▽

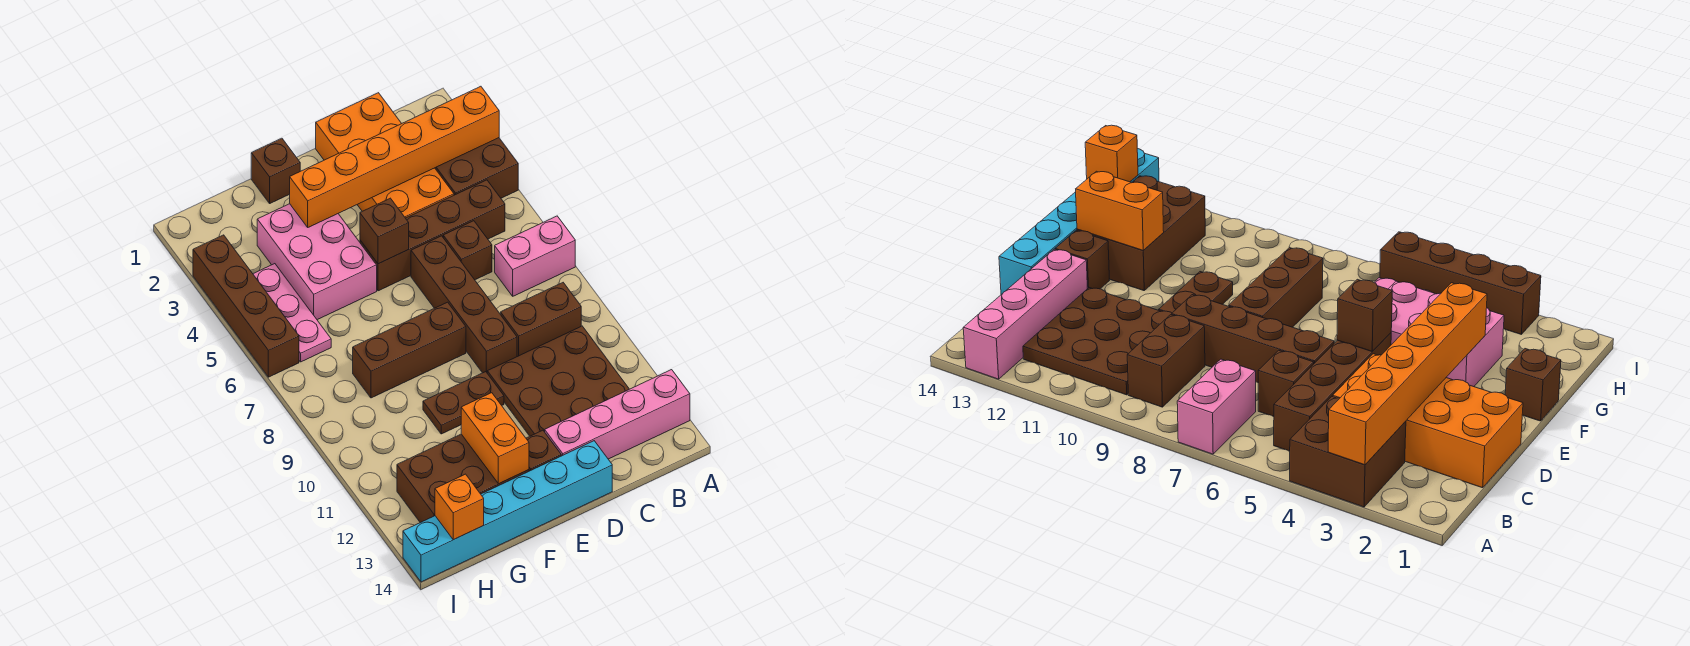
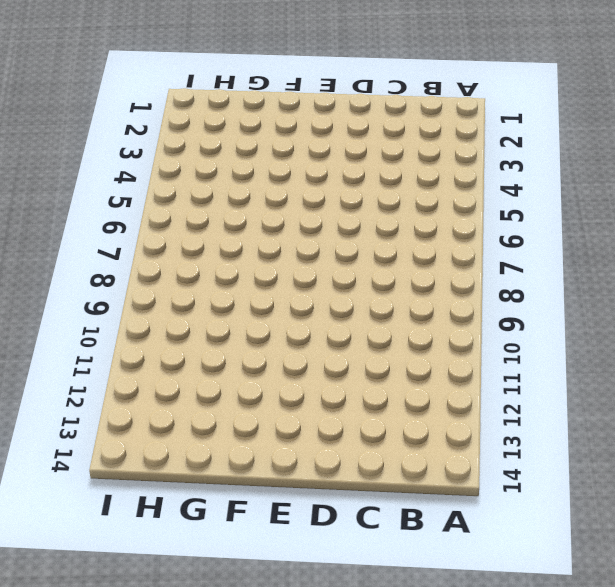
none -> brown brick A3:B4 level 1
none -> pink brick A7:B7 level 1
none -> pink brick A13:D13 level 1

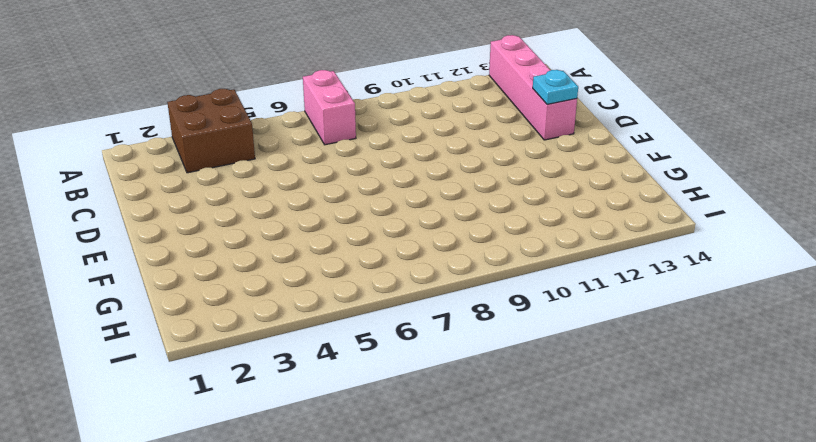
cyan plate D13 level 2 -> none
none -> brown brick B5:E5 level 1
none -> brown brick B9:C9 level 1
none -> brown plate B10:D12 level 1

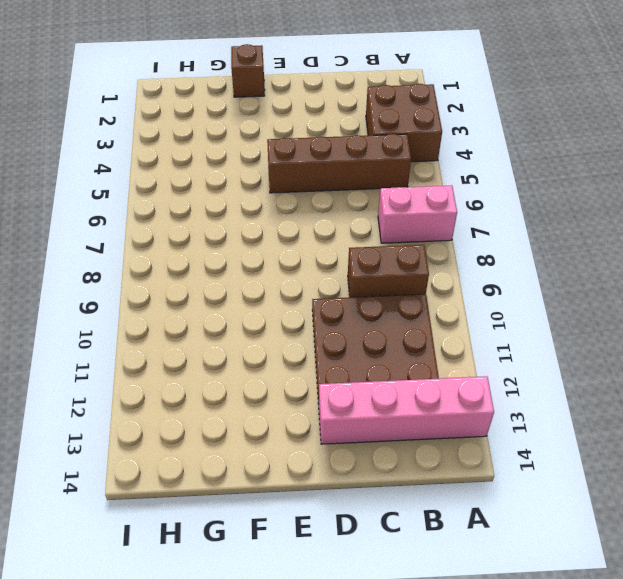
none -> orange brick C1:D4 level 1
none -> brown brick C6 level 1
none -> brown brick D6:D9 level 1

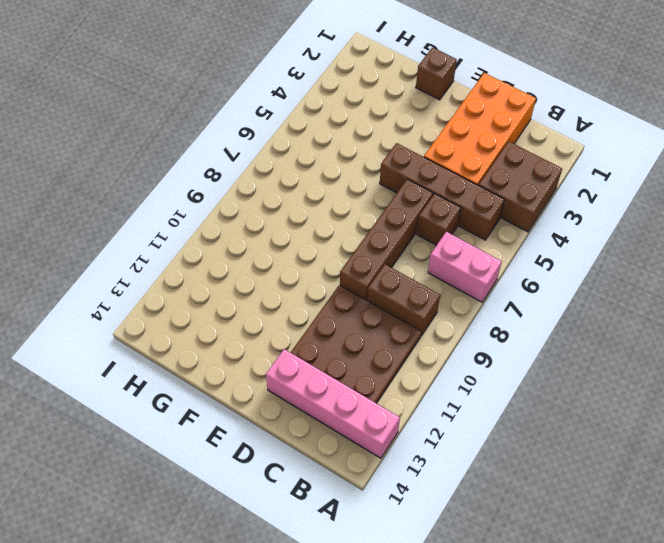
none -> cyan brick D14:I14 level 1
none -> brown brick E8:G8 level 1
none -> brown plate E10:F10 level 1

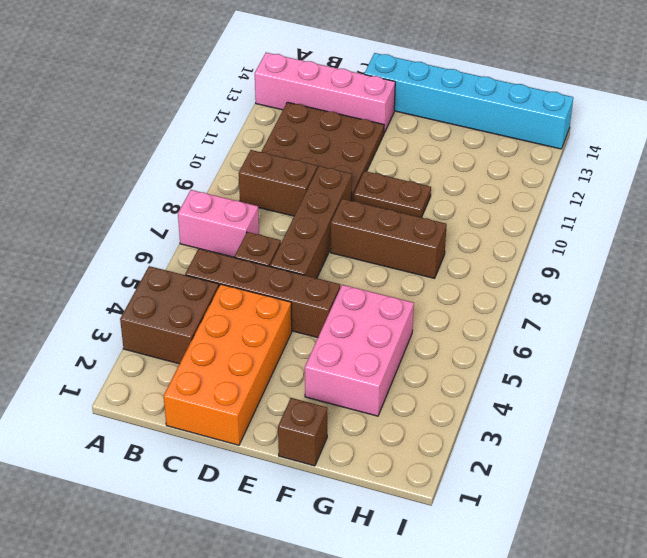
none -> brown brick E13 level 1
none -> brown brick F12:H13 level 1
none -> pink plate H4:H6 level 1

△
▽

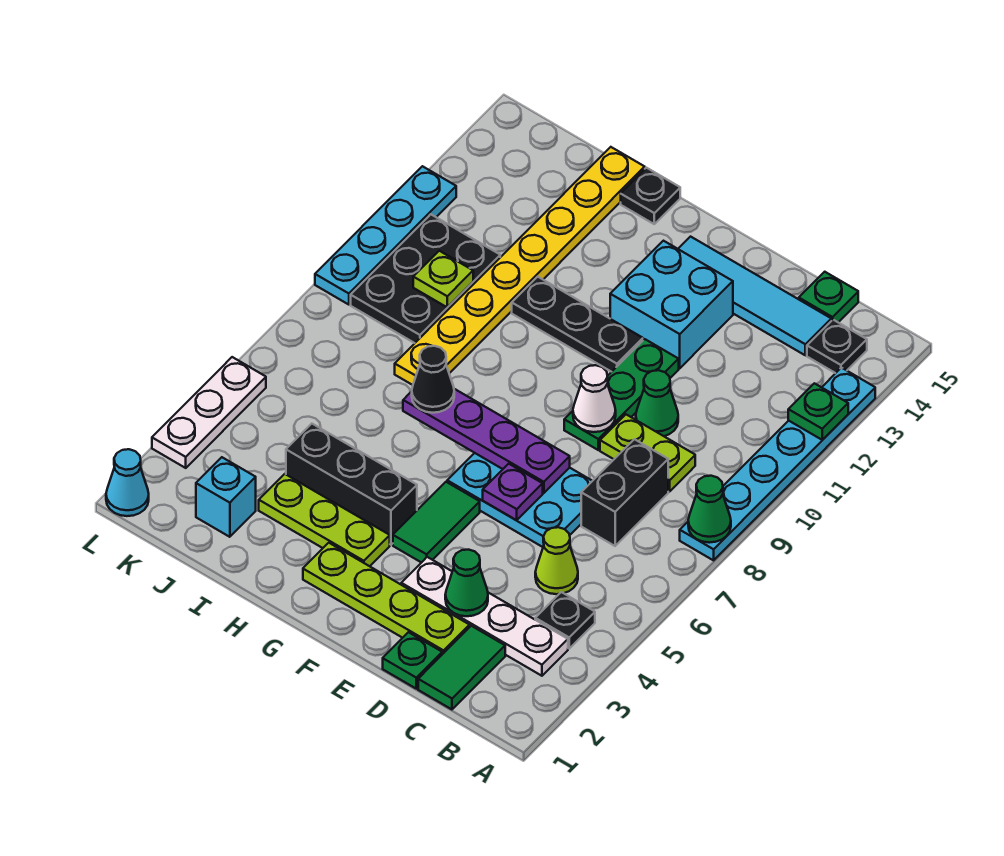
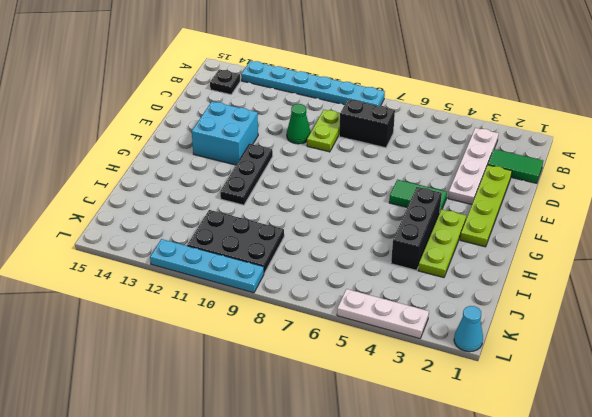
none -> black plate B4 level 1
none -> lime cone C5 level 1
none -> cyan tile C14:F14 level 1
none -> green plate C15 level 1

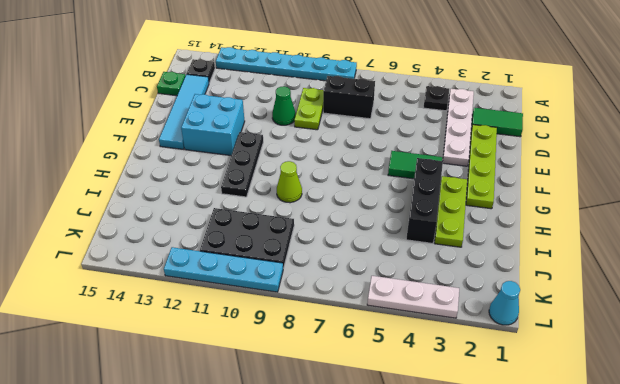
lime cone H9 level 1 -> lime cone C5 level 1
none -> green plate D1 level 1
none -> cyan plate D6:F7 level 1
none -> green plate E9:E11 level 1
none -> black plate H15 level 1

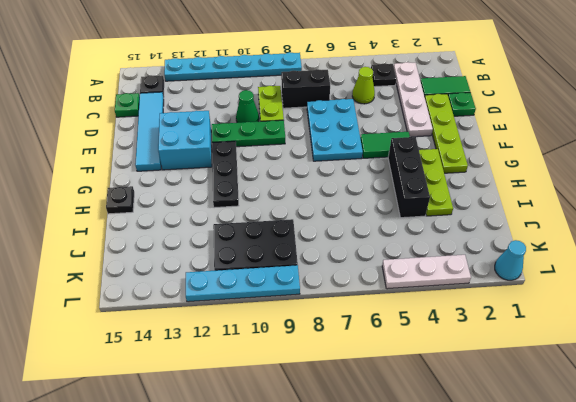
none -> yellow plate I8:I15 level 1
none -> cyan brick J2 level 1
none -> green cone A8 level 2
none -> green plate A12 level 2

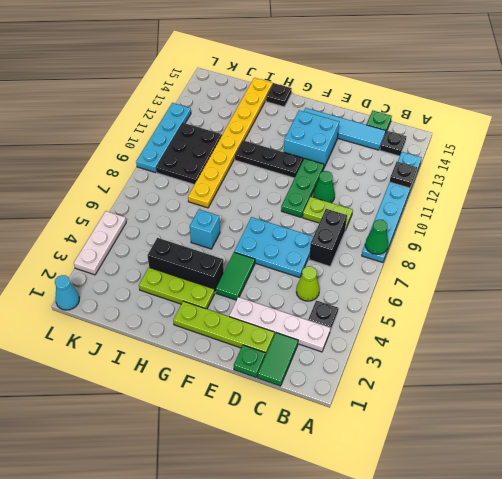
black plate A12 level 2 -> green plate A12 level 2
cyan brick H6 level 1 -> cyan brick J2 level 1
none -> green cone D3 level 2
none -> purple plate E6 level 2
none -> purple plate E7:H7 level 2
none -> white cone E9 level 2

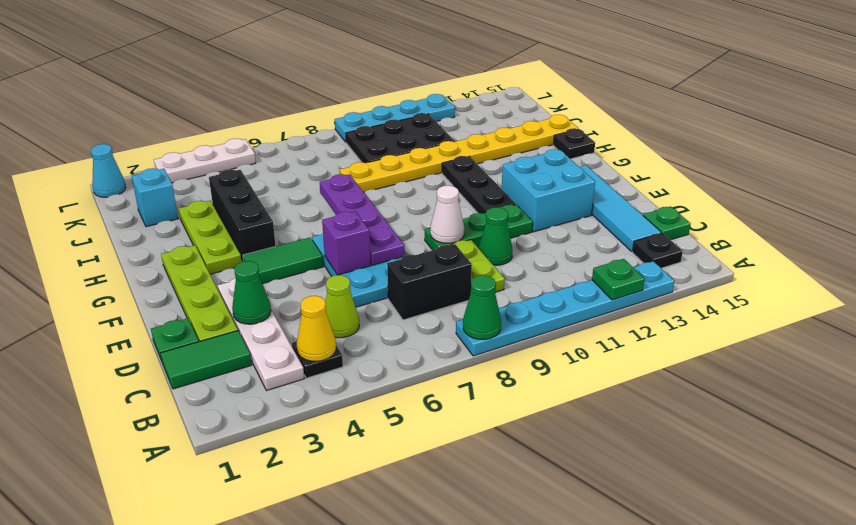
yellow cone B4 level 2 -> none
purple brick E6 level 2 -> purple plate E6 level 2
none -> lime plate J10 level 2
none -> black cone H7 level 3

△

#### Task instructions
Give back the exact lines above, running from the one that has "none -> brown brick A3:B4 level 1" through the one that has "none -> pink plate H4:H6 level 1", with nothing added and no pictures.

#### Exercise solution
none -> brown brick A3:B4 level 1
none -> pink brick A7:B7 level 1
none -> pink brick A13:D13 level 1

cyan plate D13 level 2 -> none
none -> brown brick B5:E5 level 1
none -> brown brick B9:C9 level 1
none -> brown plate B10:D12 level 1

none -> orange brick C1:D4 level 1
none -> brown brick C6 level 1
none -> brown brick D6:D9 level 1

none -> cyan brick D14:I14 level 1
none -> brown brick E8:G8 level 1
none -> brown plate E10:F10 level 1

none -> brown brick E13 level 1
none -> brown brick F12:H13 level 1
none -> pink plate H4:H6 level 1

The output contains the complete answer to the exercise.